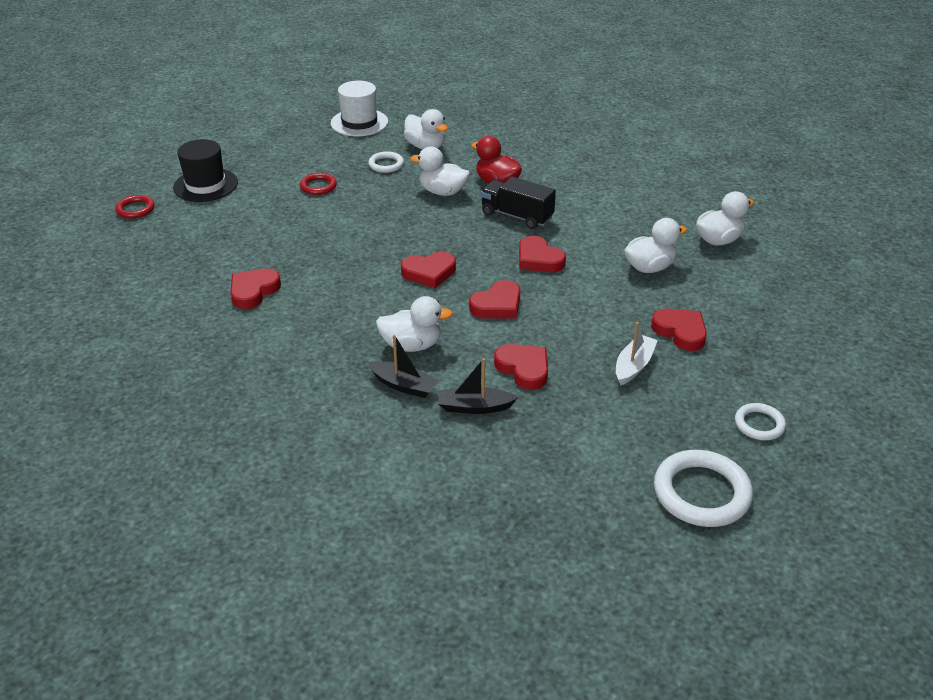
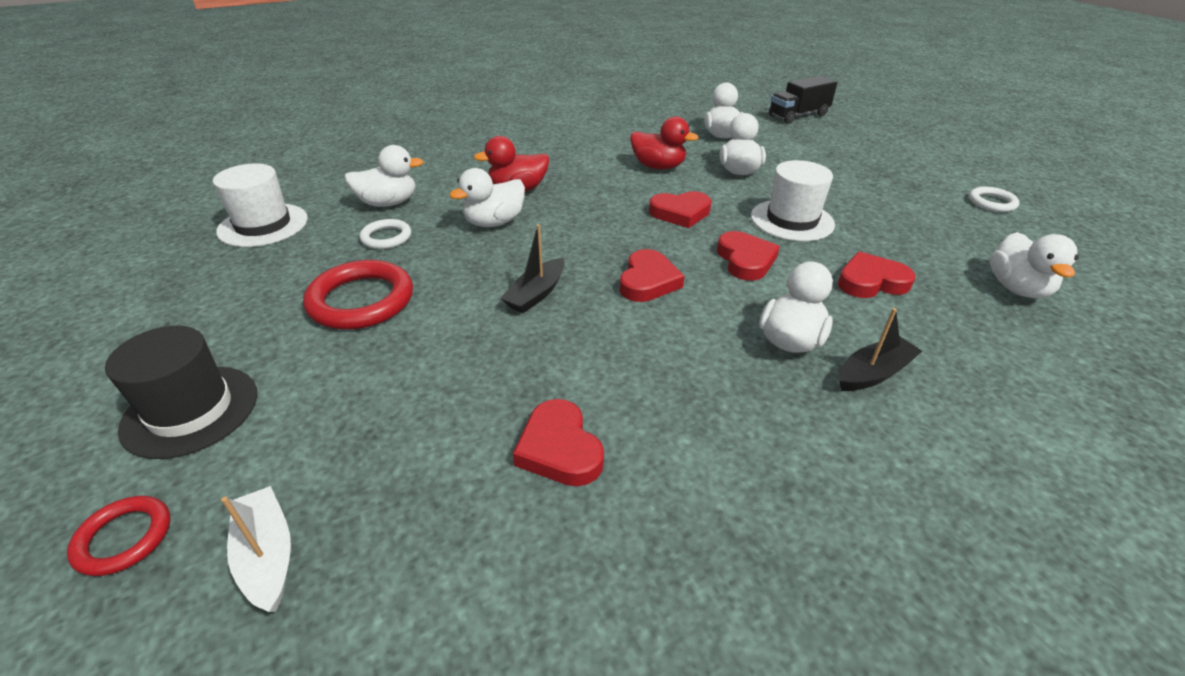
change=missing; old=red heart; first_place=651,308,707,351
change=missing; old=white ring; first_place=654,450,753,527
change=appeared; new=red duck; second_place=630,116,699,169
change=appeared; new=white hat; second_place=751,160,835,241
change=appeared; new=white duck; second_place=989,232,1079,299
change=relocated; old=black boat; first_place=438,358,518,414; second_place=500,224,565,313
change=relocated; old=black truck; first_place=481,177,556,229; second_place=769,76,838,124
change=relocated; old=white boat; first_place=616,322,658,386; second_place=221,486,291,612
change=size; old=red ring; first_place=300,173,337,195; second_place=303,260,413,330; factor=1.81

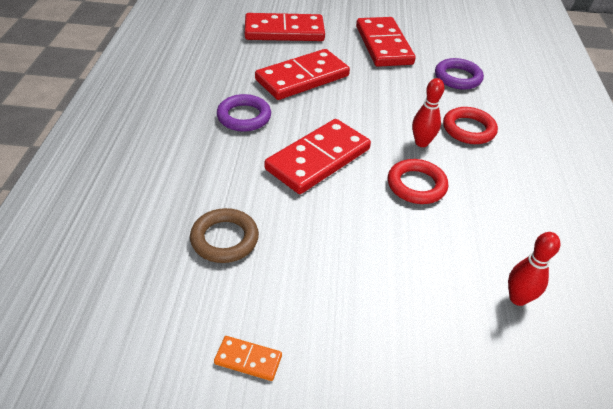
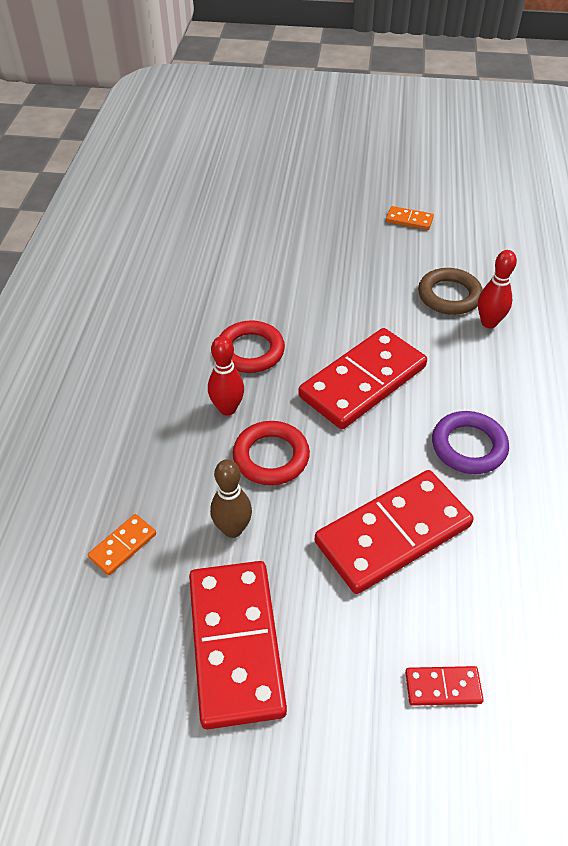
change=appeared; new=brown bowling pin; second_place=210,459,252,538
change=relocated; old=red ring; first_place=443,107,498,144; second_place=233,421,310,485
change=relocated; old=red bowling pin; first_place=508,232,560,306; second_place=478,250,517,328
change=exchanged; old=purple ring; new=orange domino; first_place=435,58,484,90; second_place=88,514,156,575
change=size; old=red domino; first_place=245,13,325,41; second_place=405,666,484,706; factor=0.43

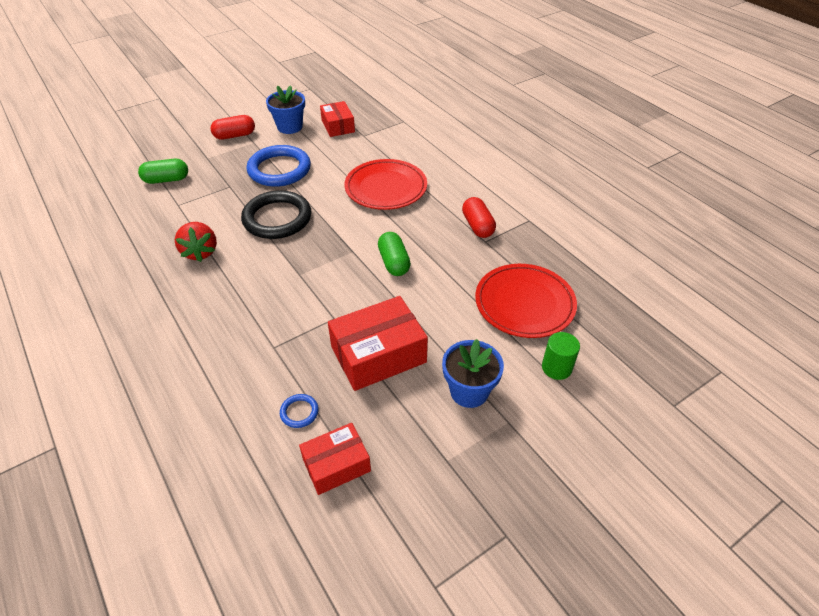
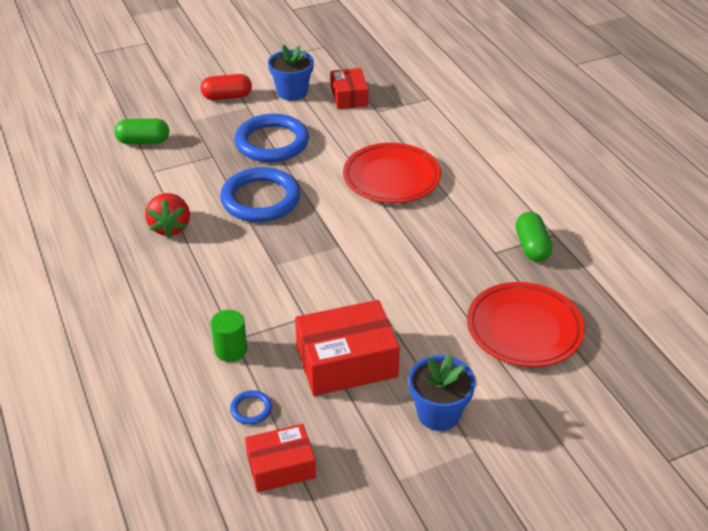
change=missing; old=red capsule; first_place=462,197,496,238
change=relocated; old=green capsule; first_place=378,232,411,276; second_place=516,212,552,262
change=relocated; old=green cylinder; first_place=542,332,580,380; second_place=211,310,247,362
change=colour; old=black ring; new=blue ring; first_place=241,190,312,239; second_place=220,167,300,222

== == ==

## Try it
When a line in the material includes the word "black", copy it out.

## Solution below
change=relocated; old=black boat; first_place=438,358,518,414; second_place=500,224,565,313
change=relocated; old=black truck; first_place=481,177,556,229; second_place=769,76,838,124
change=colour; old=black ring; new=blue ring; first_place=241,190,312,239; second_place=220,167,300,222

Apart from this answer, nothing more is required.